*GIVEN RECORDS:*
************

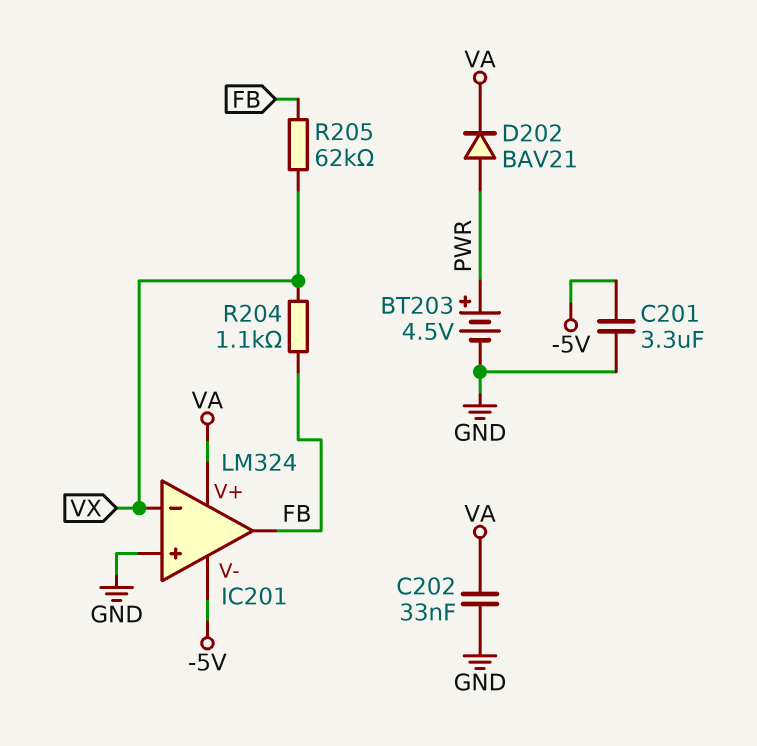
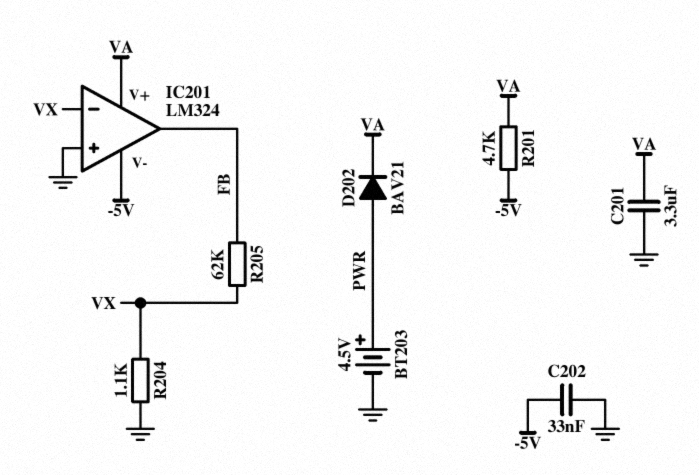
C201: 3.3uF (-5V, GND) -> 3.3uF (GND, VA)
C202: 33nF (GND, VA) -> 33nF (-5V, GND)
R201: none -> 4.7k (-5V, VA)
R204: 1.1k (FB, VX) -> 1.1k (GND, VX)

************

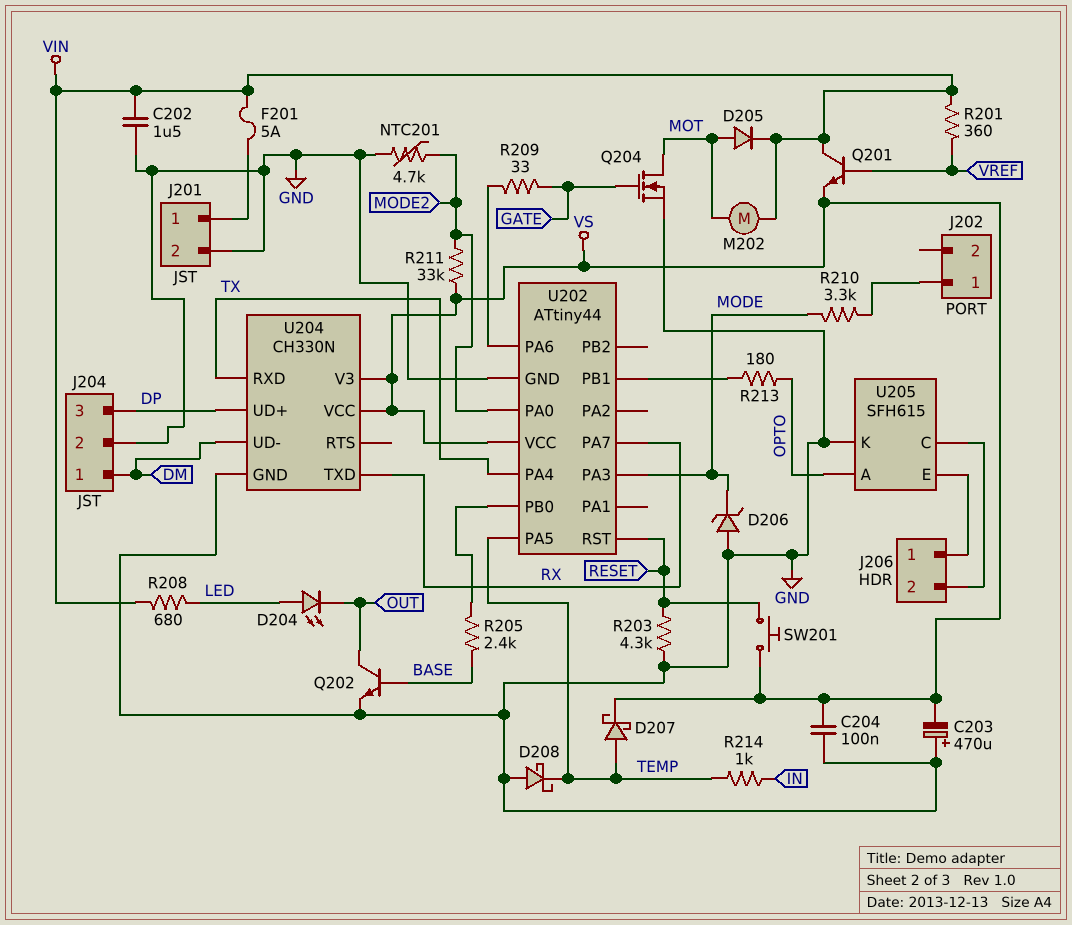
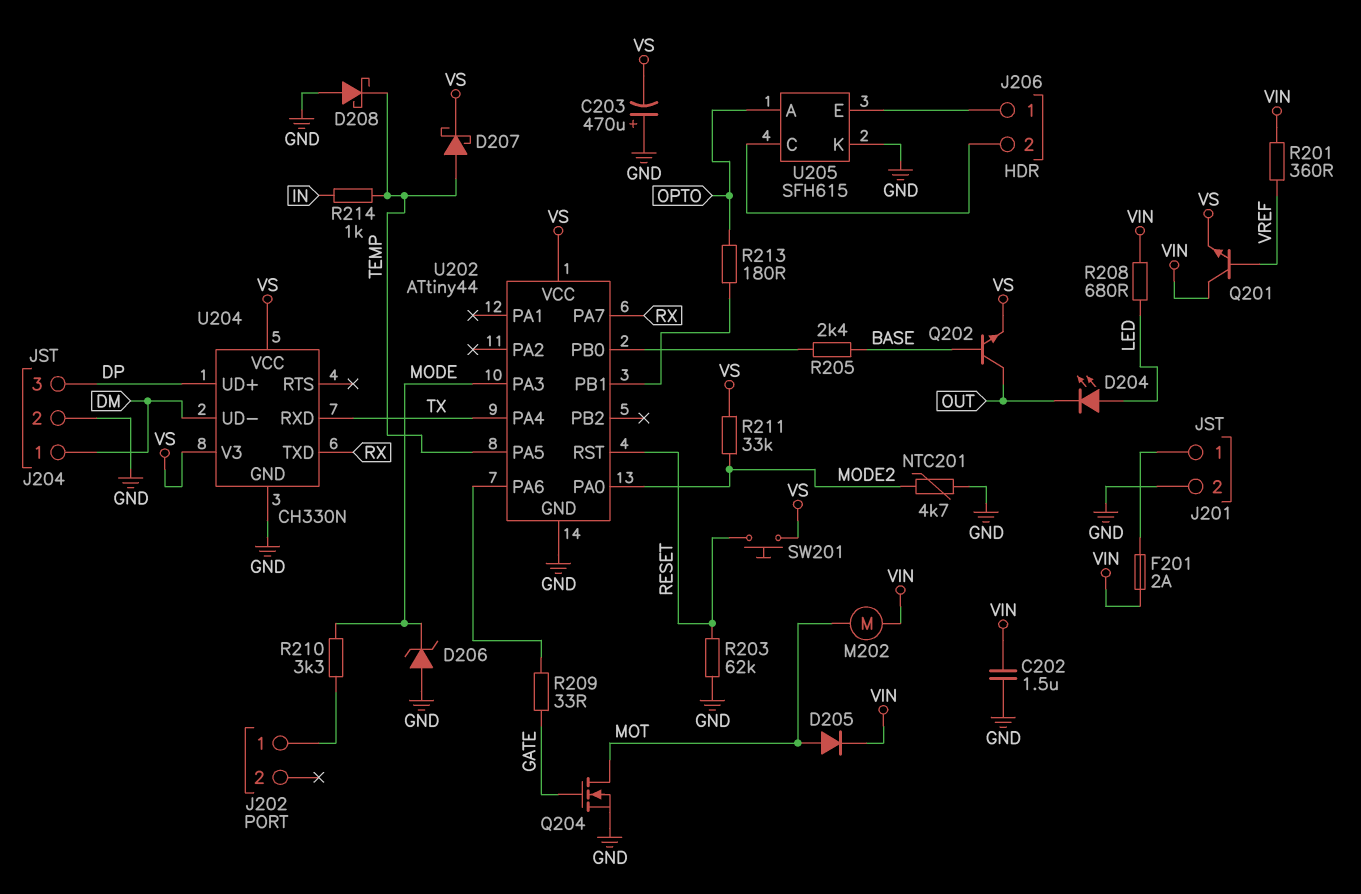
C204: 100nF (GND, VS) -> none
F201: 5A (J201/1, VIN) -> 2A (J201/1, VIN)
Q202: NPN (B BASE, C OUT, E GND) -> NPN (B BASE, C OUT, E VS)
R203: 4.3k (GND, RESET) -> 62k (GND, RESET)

************

In the data above, find the line that contains "C201: 3.3uF (-5V, GND) -> 3.3uF (GND, VA)" and the line that contains "R204: 1.1k (FB, VX) -> 1.1k (GND, VX)". Repeat exactly those lines and every line between them, and only those.

C201: 3.3uF (-5V, GND) -> 3.3uF (GND, VA)
C202: 33nF (GND, VA) -> 33nF (-5V, GND)
R201: none -> 4.7k (-5V, VA)
R204: 1.1k (FB, VX) -> 1.1k (GND, VX)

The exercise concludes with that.